> [Supplied material]:
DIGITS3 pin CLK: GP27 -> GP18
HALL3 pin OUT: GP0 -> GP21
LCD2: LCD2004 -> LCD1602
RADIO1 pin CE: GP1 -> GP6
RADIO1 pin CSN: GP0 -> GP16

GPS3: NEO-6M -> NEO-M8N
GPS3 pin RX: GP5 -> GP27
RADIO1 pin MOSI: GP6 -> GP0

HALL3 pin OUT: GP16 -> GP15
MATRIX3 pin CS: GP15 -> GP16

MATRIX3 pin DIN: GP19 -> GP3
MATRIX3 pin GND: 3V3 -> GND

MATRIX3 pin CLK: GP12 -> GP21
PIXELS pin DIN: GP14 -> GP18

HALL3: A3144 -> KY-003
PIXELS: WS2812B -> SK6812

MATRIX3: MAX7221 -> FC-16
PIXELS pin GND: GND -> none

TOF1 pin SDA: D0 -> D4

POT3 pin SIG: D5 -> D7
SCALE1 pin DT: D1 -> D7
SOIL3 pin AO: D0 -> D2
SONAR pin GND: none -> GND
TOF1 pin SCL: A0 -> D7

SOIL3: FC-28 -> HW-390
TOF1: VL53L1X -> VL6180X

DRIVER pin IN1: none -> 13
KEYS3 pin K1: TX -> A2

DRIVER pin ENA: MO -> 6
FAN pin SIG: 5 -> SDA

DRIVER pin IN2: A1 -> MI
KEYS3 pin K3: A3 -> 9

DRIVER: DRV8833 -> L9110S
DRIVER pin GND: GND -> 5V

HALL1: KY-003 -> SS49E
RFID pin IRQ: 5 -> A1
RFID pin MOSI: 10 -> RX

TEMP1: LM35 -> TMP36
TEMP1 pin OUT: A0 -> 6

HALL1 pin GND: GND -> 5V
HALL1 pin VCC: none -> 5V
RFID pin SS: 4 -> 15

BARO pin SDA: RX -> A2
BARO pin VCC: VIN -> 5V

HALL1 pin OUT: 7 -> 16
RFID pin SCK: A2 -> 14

> [Problem to work on]:
This task calls for an exact reproduction of the lines that start at the one containing "DRIVER pin GND: GND -> 5V" and continue to the end of the entries above.

> [Your response]:
DRIVER pin GND: GND -> 5V

HALL1: KY-003 -> SS49E
RFID pin IRQ: 5 -> A1
RFID pin MOSI: 10 -> RX

TEMP1: LM35 -> TMP36
TEMP1 pin OUT: A0 -> 6

HALL1 pin GND: GND -> 5V
HALL1 pin VCC: none -> 5V
RFID pin SS: 4 -> 15

BARO pin SDA: RX -> A2
BARO pin VCC: VIN -> 5V

HALL1 pin OUT: 7 -> 16
RFID pin SCK: A2 -> 14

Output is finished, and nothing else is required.